EXERCISE DESCRIPTION: In the entries below, find the line with "R1: 1.8k (SENSE, VCC) -> 1.8k (MOT, VCC)" and the line with "R3: 1.1k (DGND, T10) -> 1.1k (DGND, X0)"; give again those lines and every line between them, exactly.

DATASET EXCERPTS:
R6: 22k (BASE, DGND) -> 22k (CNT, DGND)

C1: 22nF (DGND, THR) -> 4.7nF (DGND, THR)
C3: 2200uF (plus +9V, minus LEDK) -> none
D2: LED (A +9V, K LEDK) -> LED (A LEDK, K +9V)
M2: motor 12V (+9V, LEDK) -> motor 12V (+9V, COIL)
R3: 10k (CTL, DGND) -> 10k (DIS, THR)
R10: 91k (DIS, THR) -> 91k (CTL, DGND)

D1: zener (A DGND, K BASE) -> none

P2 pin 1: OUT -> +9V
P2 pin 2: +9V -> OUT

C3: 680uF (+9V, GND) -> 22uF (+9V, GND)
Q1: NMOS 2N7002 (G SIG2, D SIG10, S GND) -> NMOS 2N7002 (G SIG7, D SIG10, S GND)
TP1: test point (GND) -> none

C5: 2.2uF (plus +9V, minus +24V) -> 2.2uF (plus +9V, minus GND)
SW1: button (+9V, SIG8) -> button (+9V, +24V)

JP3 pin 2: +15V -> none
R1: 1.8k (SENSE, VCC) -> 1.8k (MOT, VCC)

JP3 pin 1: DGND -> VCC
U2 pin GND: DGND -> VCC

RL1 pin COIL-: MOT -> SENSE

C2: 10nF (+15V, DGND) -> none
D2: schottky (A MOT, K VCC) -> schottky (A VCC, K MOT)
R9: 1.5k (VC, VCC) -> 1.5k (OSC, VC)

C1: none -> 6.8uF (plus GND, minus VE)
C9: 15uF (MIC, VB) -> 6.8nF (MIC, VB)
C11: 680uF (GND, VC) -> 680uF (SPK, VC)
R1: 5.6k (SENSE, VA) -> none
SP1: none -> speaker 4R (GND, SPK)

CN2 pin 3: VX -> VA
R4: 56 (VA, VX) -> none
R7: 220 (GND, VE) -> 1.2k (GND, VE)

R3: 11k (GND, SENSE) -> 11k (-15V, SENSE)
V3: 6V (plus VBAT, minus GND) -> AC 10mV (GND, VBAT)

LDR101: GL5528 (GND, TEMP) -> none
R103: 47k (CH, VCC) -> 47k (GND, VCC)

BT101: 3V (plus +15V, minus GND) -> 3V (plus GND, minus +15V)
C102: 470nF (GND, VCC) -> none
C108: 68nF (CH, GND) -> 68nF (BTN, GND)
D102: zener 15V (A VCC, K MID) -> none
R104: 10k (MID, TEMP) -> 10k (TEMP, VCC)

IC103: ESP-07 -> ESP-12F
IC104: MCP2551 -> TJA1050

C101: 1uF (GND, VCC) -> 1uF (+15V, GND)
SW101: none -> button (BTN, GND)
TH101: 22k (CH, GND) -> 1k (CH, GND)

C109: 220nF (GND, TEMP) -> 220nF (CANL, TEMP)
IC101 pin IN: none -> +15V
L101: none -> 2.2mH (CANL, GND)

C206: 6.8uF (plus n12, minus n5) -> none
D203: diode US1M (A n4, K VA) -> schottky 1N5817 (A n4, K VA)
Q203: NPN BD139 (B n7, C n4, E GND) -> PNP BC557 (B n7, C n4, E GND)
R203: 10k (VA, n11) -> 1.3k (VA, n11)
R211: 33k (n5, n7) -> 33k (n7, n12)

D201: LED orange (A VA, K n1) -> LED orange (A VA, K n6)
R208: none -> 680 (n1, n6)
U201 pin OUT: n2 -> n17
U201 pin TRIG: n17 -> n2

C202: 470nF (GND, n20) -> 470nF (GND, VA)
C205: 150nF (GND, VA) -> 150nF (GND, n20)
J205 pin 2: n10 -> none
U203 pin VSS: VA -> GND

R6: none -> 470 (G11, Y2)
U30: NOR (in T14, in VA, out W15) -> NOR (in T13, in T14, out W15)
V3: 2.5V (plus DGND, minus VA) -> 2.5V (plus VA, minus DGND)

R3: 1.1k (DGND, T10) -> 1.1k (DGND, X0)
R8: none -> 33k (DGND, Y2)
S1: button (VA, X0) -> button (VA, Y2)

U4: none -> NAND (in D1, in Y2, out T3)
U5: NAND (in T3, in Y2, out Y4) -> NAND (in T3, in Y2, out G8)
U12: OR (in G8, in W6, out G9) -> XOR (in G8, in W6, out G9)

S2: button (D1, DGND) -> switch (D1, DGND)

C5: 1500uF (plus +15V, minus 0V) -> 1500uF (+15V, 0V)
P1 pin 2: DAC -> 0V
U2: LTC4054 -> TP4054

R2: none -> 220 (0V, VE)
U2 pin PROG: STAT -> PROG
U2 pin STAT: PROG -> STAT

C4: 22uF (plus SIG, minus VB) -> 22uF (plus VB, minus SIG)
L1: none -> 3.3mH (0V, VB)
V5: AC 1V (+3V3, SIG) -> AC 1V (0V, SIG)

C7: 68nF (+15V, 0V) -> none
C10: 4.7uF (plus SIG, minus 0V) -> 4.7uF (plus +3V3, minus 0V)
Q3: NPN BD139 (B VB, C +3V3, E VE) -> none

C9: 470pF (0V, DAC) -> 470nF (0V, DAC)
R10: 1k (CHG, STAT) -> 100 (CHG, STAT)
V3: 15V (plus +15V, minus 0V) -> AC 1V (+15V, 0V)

RESPONSE TO THE EXERCISE:
R1: 1.8k (SENSE, VCC) -> 1.8k (MOT, VCC)

JP3 pin 1: DGND -> VCC
U2 pin GND: DGND -> VCC

RL1 pin COIL-: MOT -> SENSE

C2: 10nF (+15V, DGND) -> none
D2: schottky (A MOT, K VCC) -> schottky (A VCC, K MOT)
R9: 1.5k (VC, VCC) -> 1.5k (OSC, VC)

C1: none -> 6.8uF (plus GND, minus VE)
C9: 15uF (MIC, VB) -> 6.8nF (MIC, VB)
C11: 680uF (GND, VC) -> 680uF (SPK, VC)
R1: 5.6k (SENSE, VA) -> none
SP1: none -> speaker 4R (GND, SPK)

CN2 pin 3: VX -> VA
R4: 56 (VA, VX) -> none
R7: 220 (GND, VE) -> 1.2k (GND, VE)

R3: 11k (GND, SENSE) -> 11k (-15V, SENSE)
V3: 6V (plus VBAT, minus GND) -> AC 10mV (GND, VBAT)

LDR101: GL5528 (GND, TEMP) -> none
R103: 47k (CH, VCC) -> 47k (GND, VCC)

BT101: 3V (plus +15V, minus GND) -> 3V (plus GND, minus +15V)
C102: 470nF (GND, VCC) -> none
C108: 68nF (CH, GND) -> 68nF (BTN, GND)
D102: zener 15V (A VCC, K MID) -> none
R104: 10k (MID, TEMP) -> 10k (TEMP, VCC)

IC103: ESP-07 -> ESP-12F
IC104: MCP2551 -> TJA1050

C101: 1uF (GND, VCC) -> 1uF (+15V, GND)
SW101: none -> button (BTN, GND)
TH101: 22k (CH, GND) -> 1k (CH, GND)

C109: 220nF (GND, TEMP) -> 220nF (CANL, TEMP)
IC101 pin IN: none -> +15V
L101: none -> 2.2mH (CANL, GND)

C206: 6.8uF (plus n12, minus n5) -> none
D203: diode US1M (A n4, K VA) -> schottky 1N5817 (A n4, K VA)
Q203: NPN BD139 (B n7, C n4, E GND) -> PNP BC557 (B n7, C n4, E GND)
R203: 10k (VA, n11) -> 1.3k (VA, n11)
R211: 33k (n5, n7) -> 33k (n7, n12)

D201: LED orange (A VA, K n1) -> LED orange (A VA, K n6)
R208: none -> 680 (n1, n6)
U201 pin OUT: n2 -> n17
U201 pin TRIG: n17 -> n2

C202: 470nF (GND, n20) -> 470nF (GND, VA)
C205: 150nF (GND, VA) -> 150nF (GND, n20)
J205 pin 2: n10 -> none
U203 pin VSS: VA -> GND

R6: none -> 470 (G11, Y2)
U30: NOR (in T14, in VA, out W15) -> NOR (in T13, in T14, out W15)
V3: 2.5V (plus DGND, minus VA) -> 2.5V (plus VA, minus DGND)

R3: 1.1k (DGND, T10) -> 1.1k (DGND, X0)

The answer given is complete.